▶ WORK TO COMPLETE:
List each line below that contains the string "kern", matching case.

▶ DATA LINES:

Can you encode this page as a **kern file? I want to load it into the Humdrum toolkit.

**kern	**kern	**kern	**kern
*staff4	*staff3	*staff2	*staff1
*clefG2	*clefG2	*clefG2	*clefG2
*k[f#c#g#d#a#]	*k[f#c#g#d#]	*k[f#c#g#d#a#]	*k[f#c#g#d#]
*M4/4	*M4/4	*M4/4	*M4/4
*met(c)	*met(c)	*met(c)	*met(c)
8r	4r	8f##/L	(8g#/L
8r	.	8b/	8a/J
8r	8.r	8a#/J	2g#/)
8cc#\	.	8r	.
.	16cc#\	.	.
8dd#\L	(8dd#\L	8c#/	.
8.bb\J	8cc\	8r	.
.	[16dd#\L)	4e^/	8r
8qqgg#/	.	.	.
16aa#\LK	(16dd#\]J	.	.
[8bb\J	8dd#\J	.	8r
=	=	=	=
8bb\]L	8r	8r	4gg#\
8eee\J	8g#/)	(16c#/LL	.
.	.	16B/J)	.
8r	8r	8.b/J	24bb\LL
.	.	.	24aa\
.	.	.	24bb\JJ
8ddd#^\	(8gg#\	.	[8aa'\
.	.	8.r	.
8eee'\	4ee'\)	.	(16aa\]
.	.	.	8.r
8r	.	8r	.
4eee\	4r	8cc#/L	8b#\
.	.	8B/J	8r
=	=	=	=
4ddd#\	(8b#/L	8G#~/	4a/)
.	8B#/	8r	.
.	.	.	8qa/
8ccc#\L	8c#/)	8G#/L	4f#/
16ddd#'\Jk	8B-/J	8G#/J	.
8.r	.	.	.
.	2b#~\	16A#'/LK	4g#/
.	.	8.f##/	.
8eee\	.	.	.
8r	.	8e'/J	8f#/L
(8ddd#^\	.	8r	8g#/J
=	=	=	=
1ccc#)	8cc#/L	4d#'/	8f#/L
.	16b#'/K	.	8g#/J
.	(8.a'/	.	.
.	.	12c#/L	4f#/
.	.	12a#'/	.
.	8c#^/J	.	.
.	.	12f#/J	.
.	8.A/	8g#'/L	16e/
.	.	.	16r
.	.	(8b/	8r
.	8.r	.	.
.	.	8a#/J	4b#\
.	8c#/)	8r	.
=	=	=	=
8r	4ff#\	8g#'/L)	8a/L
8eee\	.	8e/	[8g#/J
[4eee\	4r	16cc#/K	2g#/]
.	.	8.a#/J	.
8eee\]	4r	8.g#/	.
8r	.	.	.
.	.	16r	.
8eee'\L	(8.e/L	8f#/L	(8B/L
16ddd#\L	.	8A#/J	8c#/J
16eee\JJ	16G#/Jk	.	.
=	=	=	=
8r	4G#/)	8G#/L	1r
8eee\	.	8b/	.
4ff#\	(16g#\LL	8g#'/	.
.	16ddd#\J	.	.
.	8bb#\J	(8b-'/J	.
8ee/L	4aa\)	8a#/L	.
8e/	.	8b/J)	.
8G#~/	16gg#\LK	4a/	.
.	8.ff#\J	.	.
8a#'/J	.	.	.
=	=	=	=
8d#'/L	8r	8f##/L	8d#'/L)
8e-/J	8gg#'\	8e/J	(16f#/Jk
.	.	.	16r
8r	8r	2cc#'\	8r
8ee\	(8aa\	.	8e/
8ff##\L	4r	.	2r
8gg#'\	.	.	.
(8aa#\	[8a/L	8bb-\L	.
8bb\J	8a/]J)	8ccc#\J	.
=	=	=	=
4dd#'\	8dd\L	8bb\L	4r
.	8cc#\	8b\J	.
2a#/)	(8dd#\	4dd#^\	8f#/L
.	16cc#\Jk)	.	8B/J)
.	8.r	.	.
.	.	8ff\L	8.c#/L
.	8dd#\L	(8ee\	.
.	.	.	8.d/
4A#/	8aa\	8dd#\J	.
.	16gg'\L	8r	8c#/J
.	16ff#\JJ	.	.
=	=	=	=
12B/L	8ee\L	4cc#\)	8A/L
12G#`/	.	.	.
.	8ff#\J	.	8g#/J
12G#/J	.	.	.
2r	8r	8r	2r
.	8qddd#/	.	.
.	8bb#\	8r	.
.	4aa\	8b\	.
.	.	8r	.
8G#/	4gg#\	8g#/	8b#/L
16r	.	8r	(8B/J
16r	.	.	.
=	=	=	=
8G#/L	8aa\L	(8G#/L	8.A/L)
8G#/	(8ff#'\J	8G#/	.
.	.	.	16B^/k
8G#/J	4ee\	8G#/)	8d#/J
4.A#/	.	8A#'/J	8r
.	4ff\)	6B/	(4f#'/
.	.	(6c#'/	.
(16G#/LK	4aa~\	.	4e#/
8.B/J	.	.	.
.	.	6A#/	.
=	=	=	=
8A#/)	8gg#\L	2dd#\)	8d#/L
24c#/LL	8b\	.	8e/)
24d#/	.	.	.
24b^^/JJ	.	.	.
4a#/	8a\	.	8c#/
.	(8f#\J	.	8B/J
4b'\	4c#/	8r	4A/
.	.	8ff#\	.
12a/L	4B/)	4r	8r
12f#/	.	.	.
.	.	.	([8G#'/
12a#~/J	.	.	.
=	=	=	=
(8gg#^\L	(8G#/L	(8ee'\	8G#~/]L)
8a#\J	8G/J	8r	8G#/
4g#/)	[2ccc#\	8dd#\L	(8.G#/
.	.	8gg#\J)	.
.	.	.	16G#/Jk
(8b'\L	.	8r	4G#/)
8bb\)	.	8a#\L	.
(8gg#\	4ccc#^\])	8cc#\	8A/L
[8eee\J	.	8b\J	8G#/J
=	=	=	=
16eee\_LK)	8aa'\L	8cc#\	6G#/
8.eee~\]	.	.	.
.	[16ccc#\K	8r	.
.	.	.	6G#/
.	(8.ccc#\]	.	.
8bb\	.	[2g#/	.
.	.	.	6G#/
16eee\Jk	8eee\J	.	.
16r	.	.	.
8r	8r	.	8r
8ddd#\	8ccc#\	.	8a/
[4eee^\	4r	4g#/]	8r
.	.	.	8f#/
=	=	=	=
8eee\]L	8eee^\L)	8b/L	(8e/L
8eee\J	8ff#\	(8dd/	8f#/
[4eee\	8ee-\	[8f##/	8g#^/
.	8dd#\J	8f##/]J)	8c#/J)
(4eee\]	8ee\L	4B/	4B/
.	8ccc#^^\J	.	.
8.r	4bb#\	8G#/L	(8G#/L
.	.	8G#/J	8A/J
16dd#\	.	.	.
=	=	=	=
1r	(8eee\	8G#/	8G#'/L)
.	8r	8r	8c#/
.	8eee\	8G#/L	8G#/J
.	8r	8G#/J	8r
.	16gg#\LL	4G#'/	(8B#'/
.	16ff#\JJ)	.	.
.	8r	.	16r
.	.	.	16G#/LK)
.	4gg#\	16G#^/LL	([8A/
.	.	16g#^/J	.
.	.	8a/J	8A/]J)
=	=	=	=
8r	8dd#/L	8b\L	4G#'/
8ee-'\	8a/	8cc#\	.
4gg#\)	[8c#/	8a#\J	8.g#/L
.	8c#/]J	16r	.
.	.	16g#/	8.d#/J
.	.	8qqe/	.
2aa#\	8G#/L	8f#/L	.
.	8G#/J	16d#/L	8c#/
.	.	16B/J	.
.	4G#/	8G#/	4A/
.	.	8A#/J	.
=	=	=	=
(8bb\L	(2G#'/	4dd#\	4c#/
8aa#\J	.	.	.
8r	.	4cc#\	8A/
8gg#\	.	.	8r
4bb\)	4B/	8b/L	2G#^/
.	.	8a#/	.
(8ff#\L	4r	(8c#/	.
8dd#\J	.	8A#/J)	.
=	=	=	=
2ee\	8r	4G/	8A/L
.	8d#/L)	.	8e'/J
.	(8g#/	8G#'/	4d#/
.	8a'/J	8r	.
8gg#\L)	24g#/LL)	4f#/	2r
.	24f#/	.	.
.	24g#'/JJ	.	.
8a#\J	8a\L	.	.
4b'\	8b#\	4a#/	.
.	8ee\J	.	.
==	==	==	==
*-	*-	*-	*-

▶ EXPECTED OUTPUT:
Can you encode this page as a **kern file? I want to load it into the Humdrum toolkit.
**kern	**kern	**kern	**kern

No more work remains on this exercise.